### TASK:
Write the records out exactly, so that no picture remains in the copy.

Satellite object listings:
──────
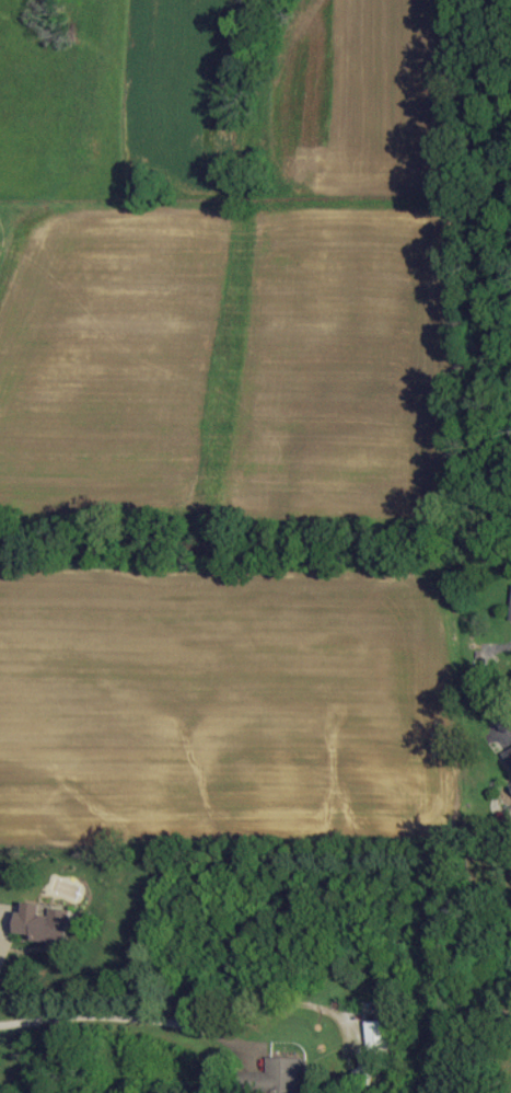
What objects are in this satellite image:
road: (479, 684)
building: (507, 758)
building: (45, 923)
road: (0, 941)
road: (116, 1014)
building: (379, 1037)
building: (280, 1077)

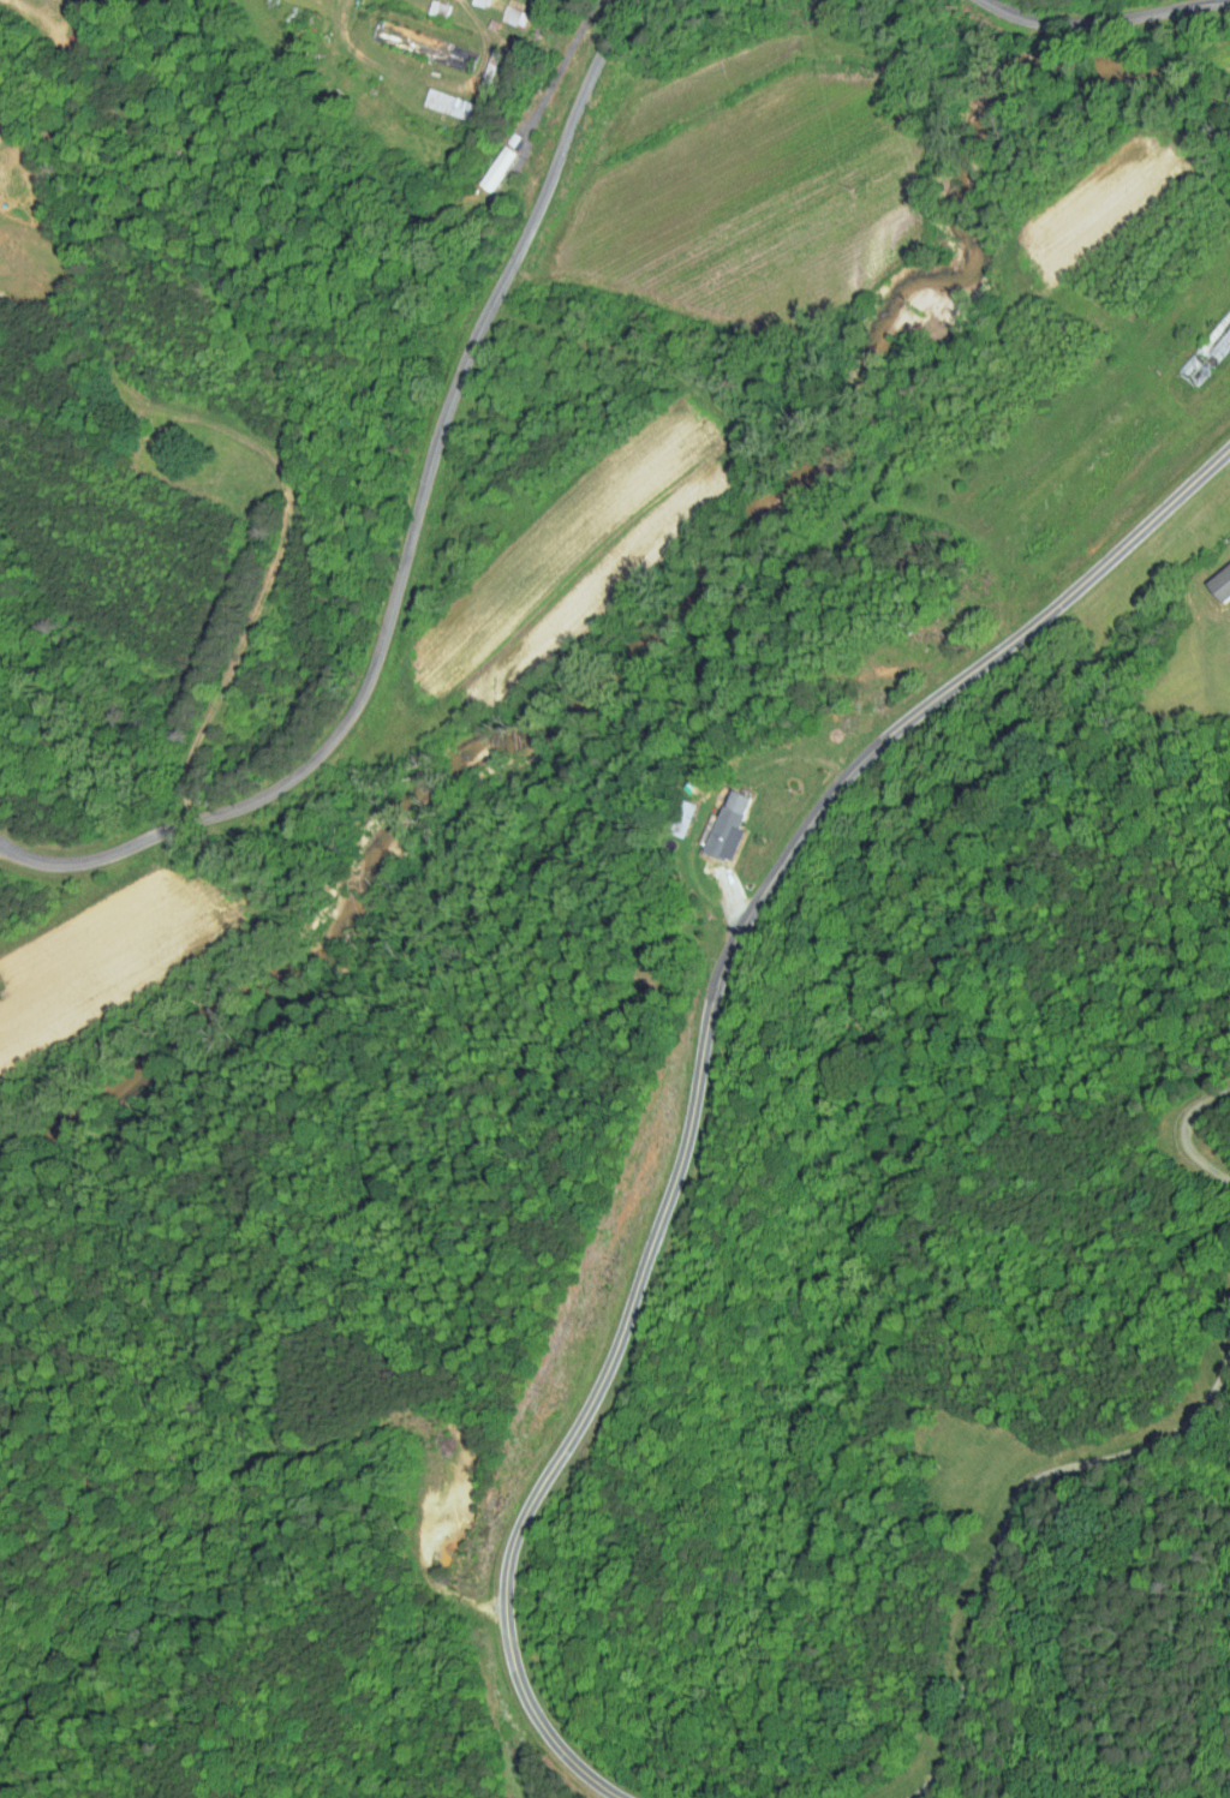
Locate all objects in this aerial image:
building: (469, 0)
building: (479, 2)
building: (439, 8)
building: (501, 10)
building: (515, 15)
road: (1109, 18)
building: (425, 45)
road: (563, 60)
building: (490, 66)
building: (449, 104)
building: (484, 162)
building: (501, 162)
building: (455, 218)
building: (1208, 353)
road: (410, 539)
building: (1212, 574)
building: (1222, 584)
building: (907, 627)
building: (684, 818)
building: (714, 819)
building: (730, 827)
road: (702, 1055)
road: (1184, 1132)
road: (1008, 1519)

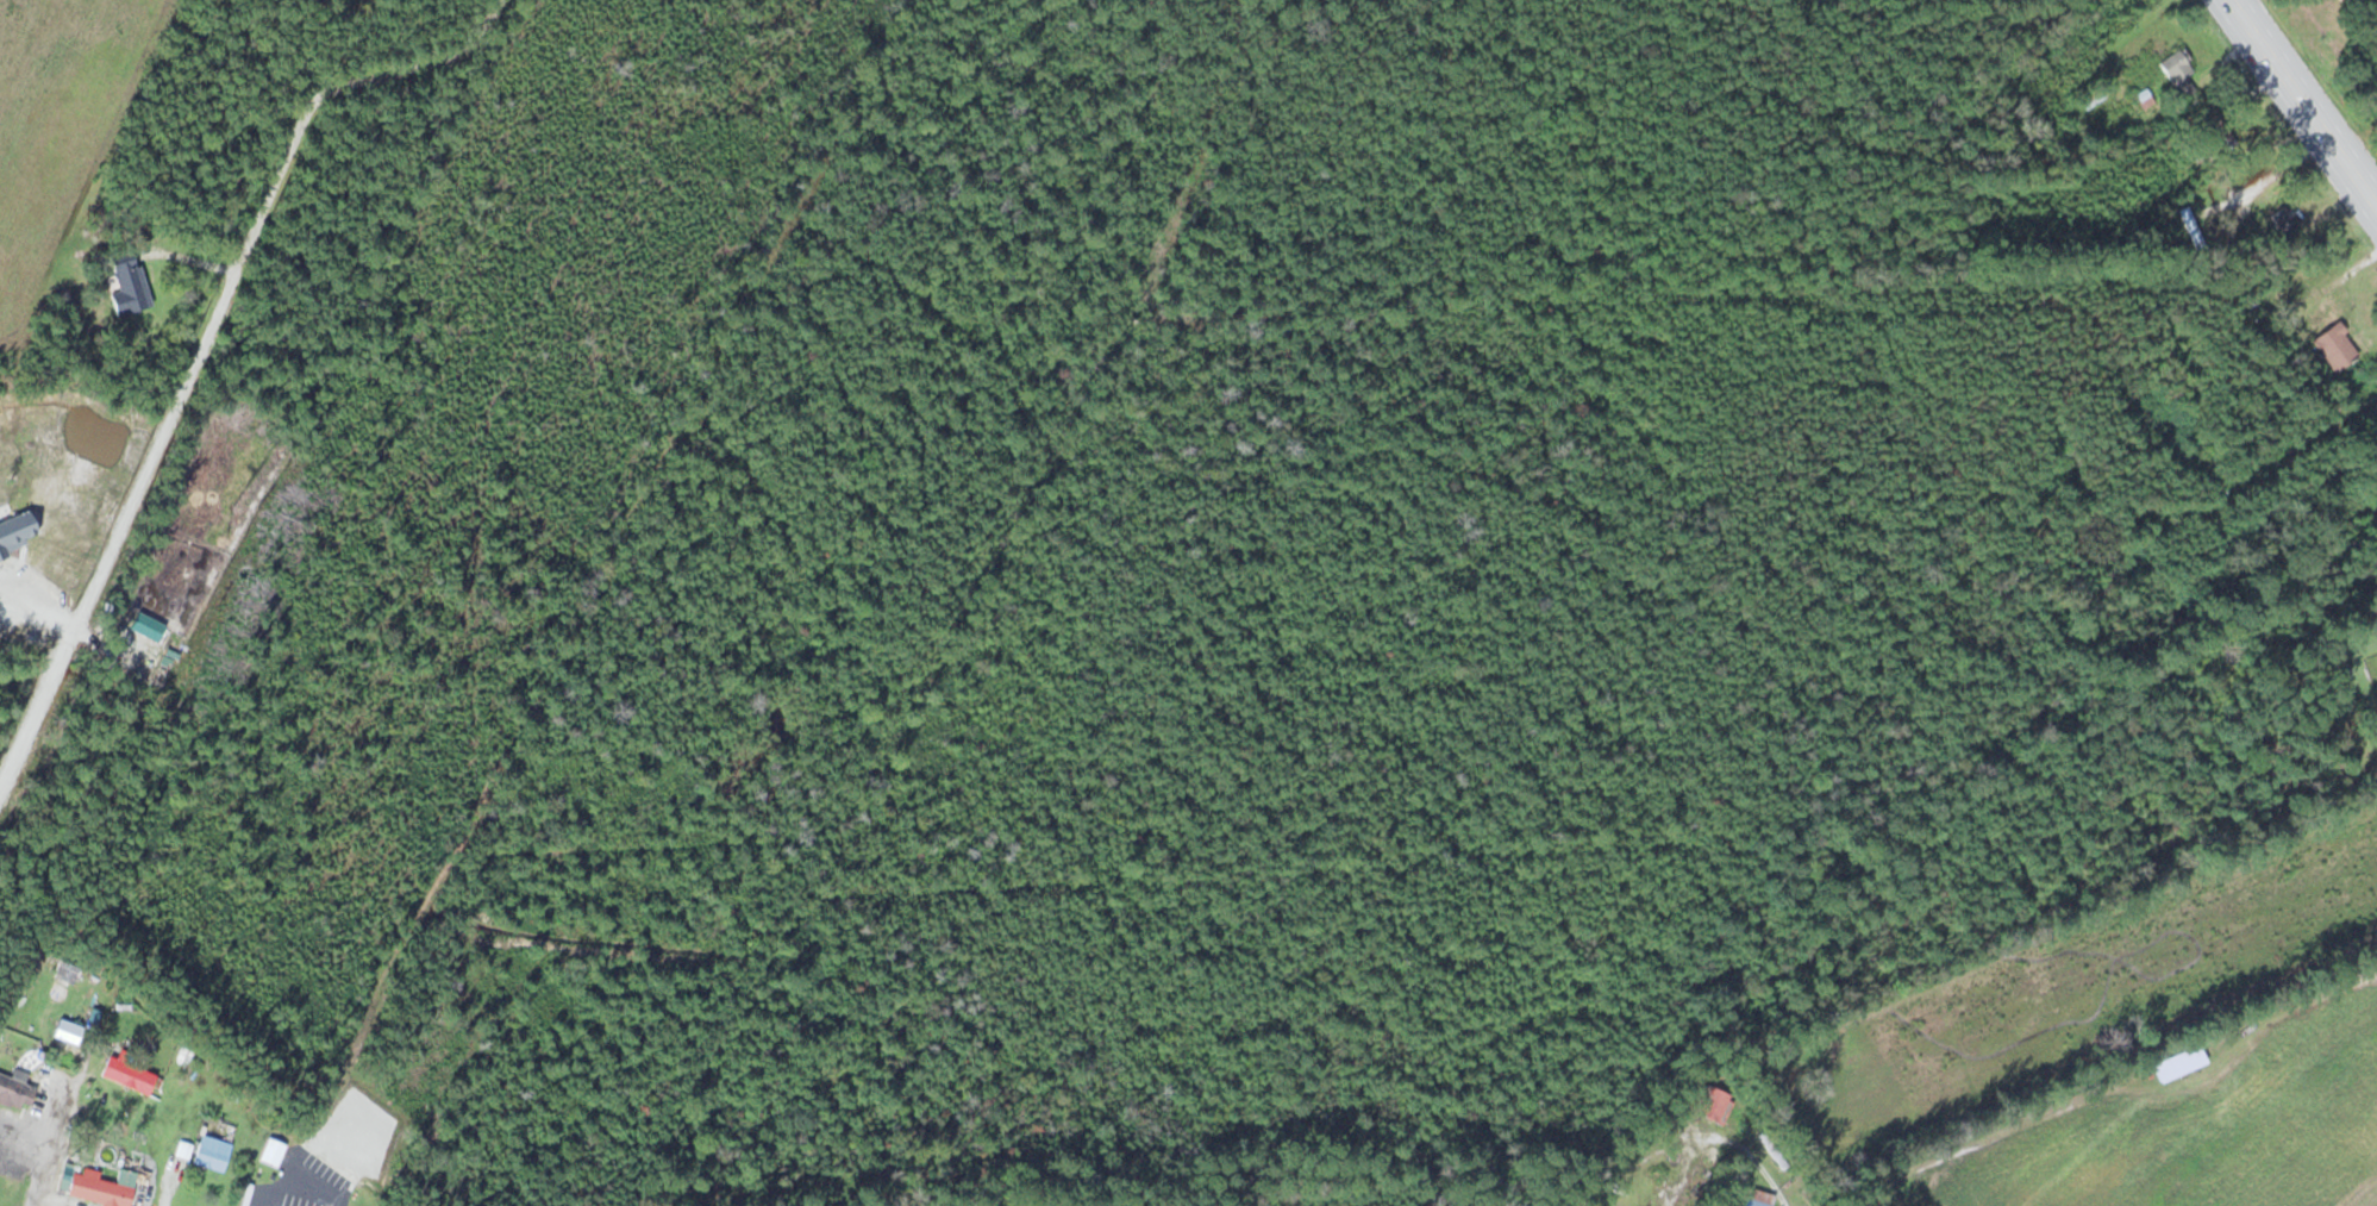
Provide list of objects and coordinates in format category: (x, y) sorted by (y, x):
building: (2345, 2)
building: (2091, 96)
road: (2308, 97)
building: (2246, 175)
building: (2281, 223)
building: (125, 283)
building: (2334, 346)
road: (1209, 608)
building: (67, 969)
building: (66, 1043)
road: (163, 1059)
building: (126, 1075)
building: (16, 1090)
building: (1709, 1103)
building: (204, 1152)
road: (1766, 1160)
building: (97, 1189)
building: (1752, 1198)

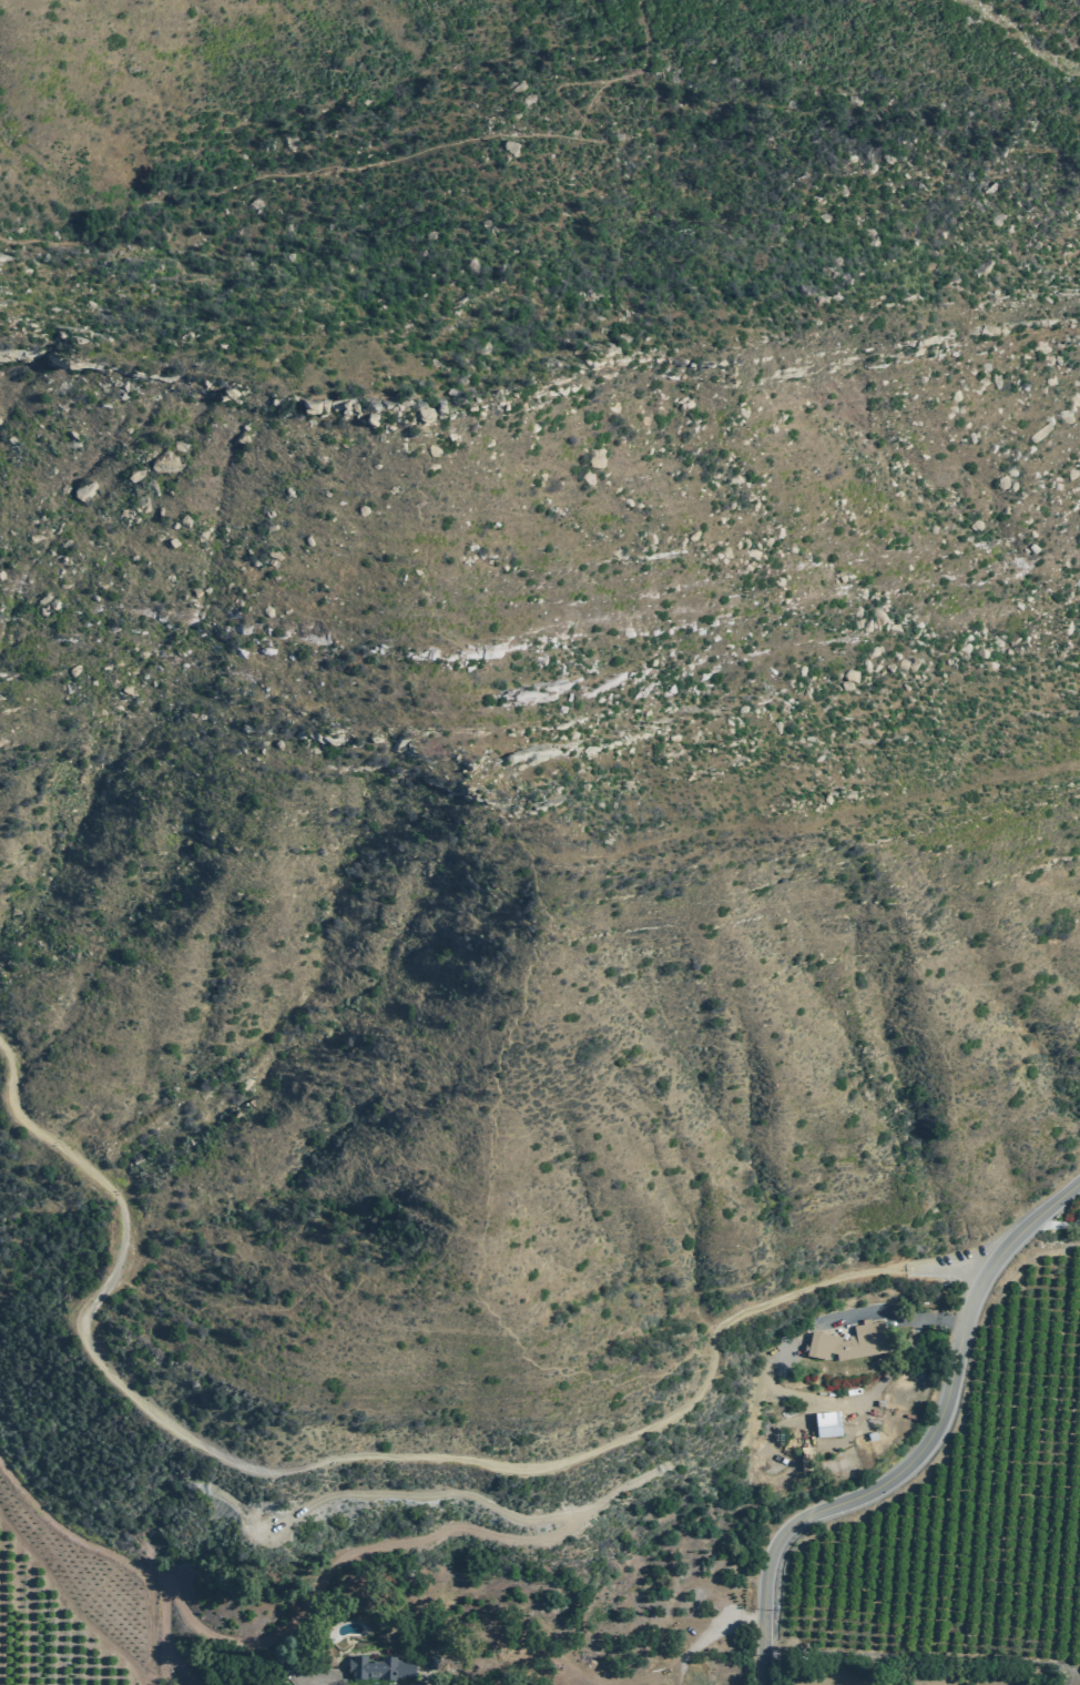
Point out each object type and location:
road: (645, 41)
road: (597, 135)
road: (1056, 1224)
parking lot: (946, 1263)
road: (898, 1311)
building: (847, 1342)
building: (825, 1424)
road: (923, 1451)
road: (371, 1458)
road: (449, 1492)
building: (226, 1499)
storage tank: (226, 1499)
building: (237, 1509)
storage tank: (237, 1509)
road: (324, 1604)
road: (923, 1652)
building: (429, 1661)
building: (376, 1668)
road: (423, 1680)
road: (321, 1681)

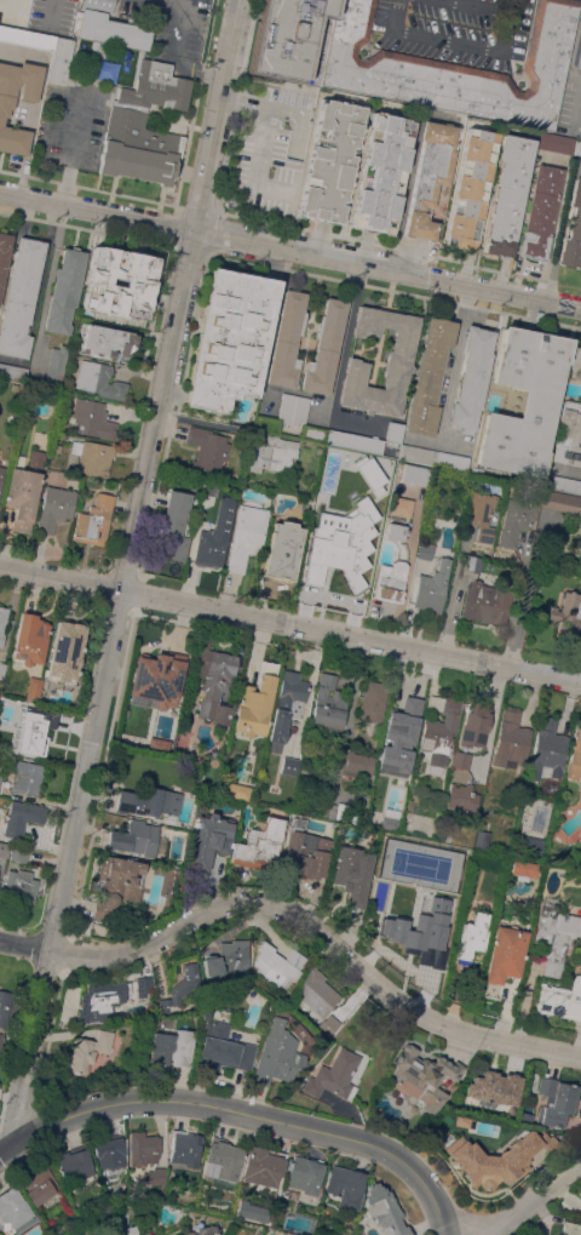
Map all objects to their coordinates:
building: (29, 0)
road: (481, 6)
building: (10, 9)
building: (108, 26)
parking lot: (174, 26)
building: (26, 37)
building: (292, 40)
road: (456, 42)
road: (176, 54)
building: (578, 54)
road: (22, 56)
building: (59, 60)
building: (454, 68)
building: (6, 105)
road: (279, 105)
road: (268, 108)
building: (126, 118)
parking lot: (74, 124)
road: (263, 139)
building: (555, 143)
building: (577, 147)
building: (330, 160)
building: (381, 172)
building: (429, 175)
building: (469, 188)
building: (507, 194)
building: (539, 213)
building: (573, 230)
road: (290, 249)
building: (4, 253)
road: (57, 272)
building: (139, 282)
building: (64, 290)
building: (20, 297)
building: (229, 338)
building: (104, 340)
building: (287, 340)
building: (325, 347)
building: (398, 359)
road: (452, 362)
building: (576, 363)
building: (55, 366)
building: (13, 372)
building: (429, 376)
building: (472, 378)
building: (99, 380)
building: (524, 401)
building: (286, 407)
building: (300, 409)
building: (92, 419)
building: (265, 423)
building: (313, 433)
──────
### WRITTEN ANSWER:
What objects are in this satellite image:
road: (479, 684)
building: (507, 758)
building: (45, 923)
road: (0, 941)
road: (116, 1014)
building: (379, 1037)
building: (280, 1077)

Locate all objects in this aerial image:
building: (469, 0)
building: (479, 2)
building: (439, 8)
building: (501, 10)
building: (515, 15)
road: (1109, 18)
building: (425, 45)
road: (563, 60)
building: (490, 66)
building: (449, 104)
building: (484, 162)
building: (501, 162)
building: (455, 218)
building: (1208, 353)
road: (410, 539)
building: (1212, 574)
building: (1222, 584)
building: (907, 627)
building: (684, 818)
building: (714, 819)
building: (730, 827)
road: (702, 1055)
road: (1184, 1132)
road: (1008, 1519)

Provide list of objects and coordinates in format category: (x, y) sorted by (y, x):
building: (2345, 2)
building: (2091, 96)
road: (2308, 97)
building: (2246, 175)
building: (2281, 223)
building: (125, 283)
building: (2334, 346)
road: (1209, 608)
building: (67, 969)
building: (66, 1043)
road: (163, 1059)
building: (126, 1075)
building: (16, 1090)
building: (1709, 1103)
building: (204, 1152)
road: (1766, 1160)
building: (97, 1189)
building: (1752, 1198)

Point out each object type and location:
road: (645, 41)
road: (597, 135)
road: (1056, 1224)
parking lot: (946, 1263)
road: (898, 1311)
building: (847, 1342)
building: (825, 1424)
road: (923, 1451)
road: (371, 1458)
road: (449, 1492)
building: (226, 1499)
storage tank: (226, 1499)
building: (237, 1509)
storage tank: (237, 1509)
road: (324, 1604)
road: (923, 1652)
building: (429, 1661)
building: (376, 1668)
road: (423, 1680)
road: (321, 1681)

Map all objects to their coordinates:
building: (29, 0)
road: (481, 6)
building: (10, 9)
building: (108, 26)
parking lot: (174, 26)
building: (26, 37)
building: (292, 40)
road: (456, 42)
road: (176, 54)
building: (578, 54)
road: (22, 56)
building: (59, 60)
building: (454, 68)
building: (6, 105)
road: (279, 105)
road: (268, 108)
building: (126, 118)
parking lot: (74, 124)
road: (263, 139)
building: (555, 143)
building: (577, 147)
building: (330, 160)
building: (381, 172)
building: (429, 175)
building: (469, 188)
building: (507, 194)
building: (539, 213)
building: (573, 230)
road: (290, 249)
building: (4, 253)
road: (57, 272)
building: (139, 282)
building: (64, 290)
building: (20, 297)
building: (229, 338)
building: (104, 340)
building: (287, 340)
building: (325, 347)
building: (398, 359)
road: (452, 362)
building: (576, 363)
building: (55, 366)
building: (13, 372)
building: (429, 376)
building: (472, 378)
building: (99, 380)
building: (524, 401)
building: (286, 407)
building: (300, 409)
building: (92, 419)
building: (265, 423)
building: (313, 433)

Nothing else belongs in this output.